WHAT THE EXERCISE ASKS: Return each line below exactly as it reads, and omit any image in it.

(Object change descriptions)
☆ ☆ ☆ ☆ ☆

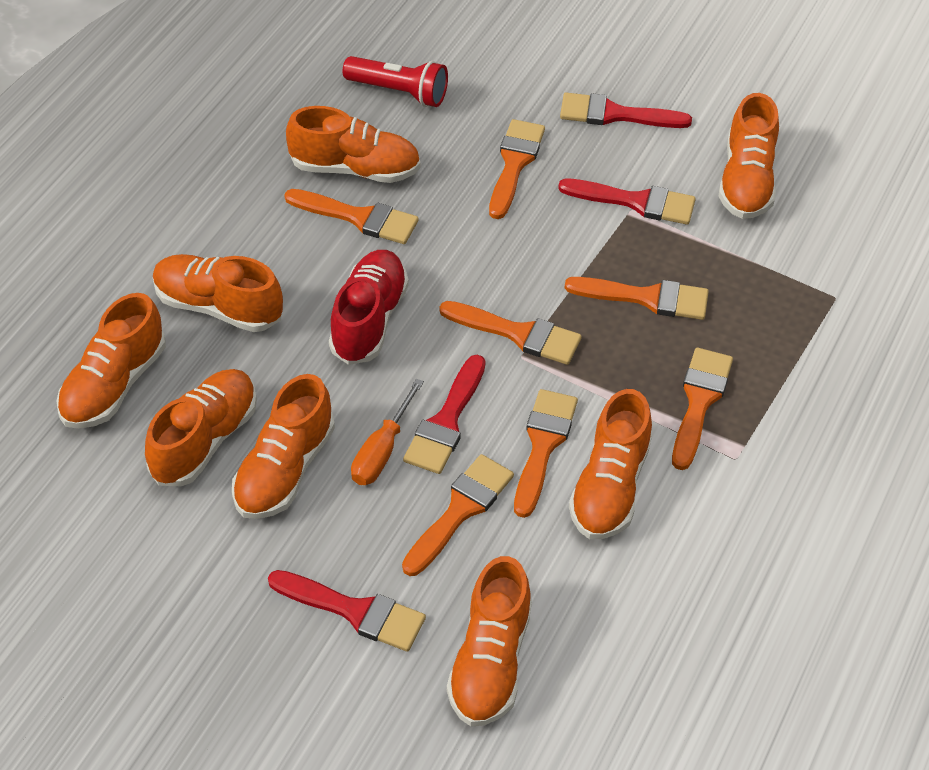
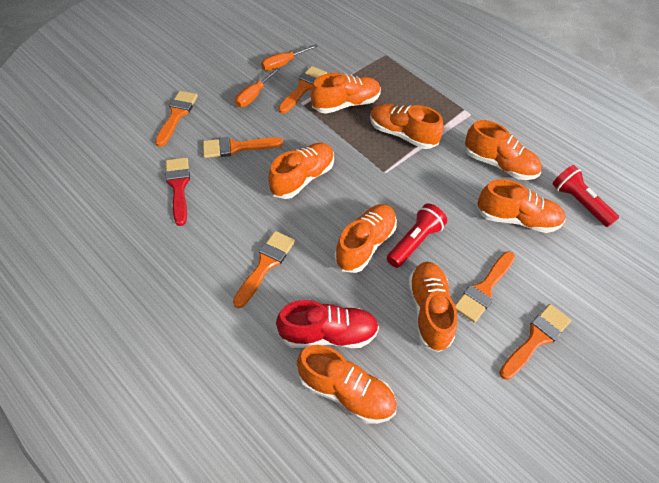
orange brush: 7 -> 6
orange screwdriver: 1 -> 2
red brush: 4 -> 1
red flashlight: 1 -> 2

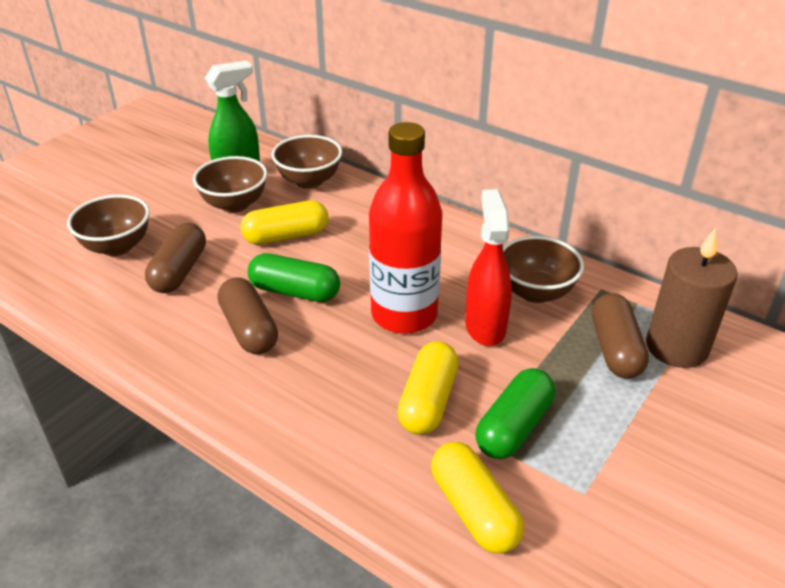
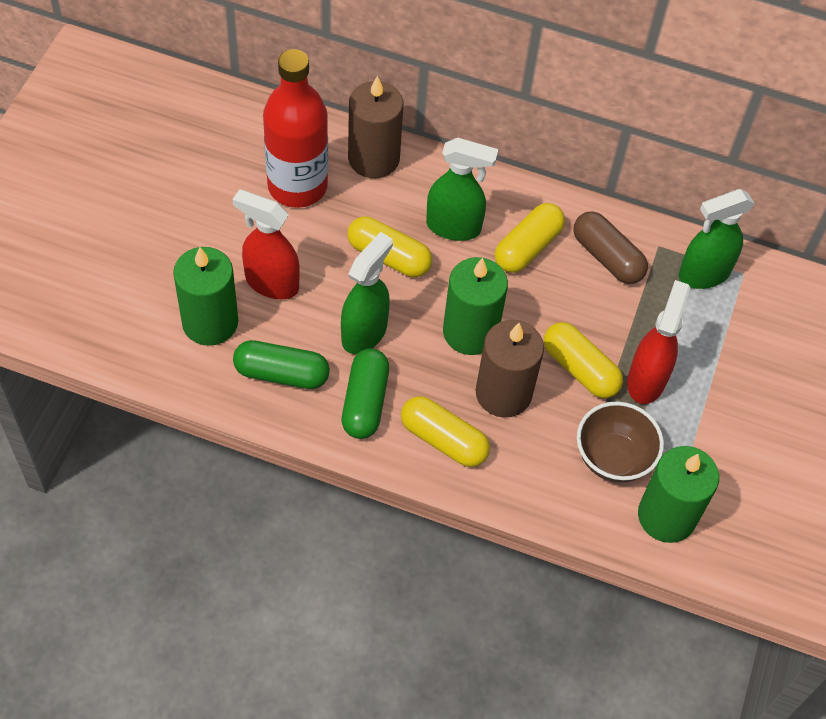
brown bowl: 4 -> 1
brown candle: 1 -> 2
brown capsule: 3 -> 1
green candle: 0 -> 3
green spray bottle: 1 -> 3
red spray bottle: 1 -> 2
yellow capsule: 3 -> 4

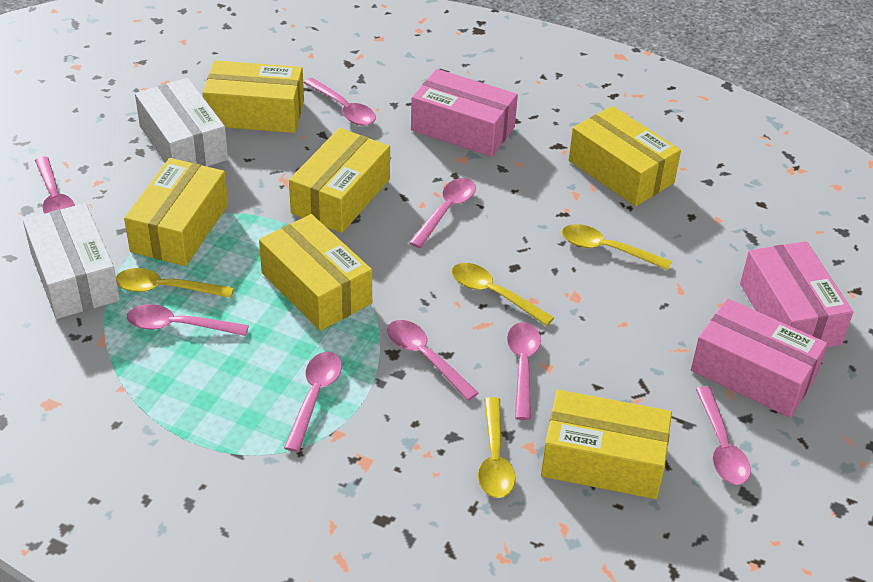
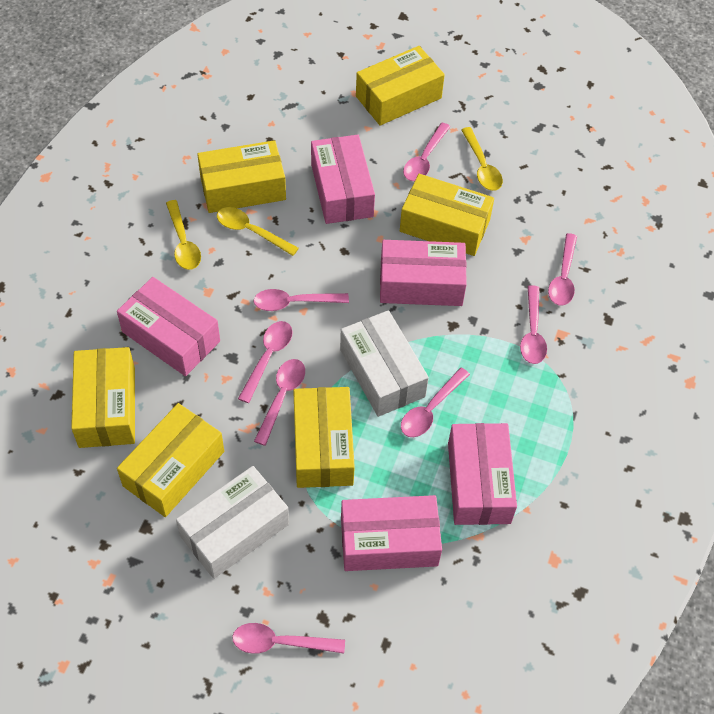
pink box: 3 -> 5
yellow spoon: 4 -> 3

☆ ☆ ☆ ☆ ☆

RESPONSE FOR THIS EXERCISE:
orange brush: 7 -> 6
orange screwdriver: 1 -> 2
red brush: 4 -> 1
red flashlight: 1 -> 2

brown bowl: 4 -> 1
brown candle: 1 -> 2
brown capsule: 3 -> 1
green candle: 0 -> 3
green spray bottle: 1 -> 3
red spray bottle: 1 -> 2
yellow capsule: 3 -> 4

pink box: 3 -> 5
yellow spoon: 4 -> 3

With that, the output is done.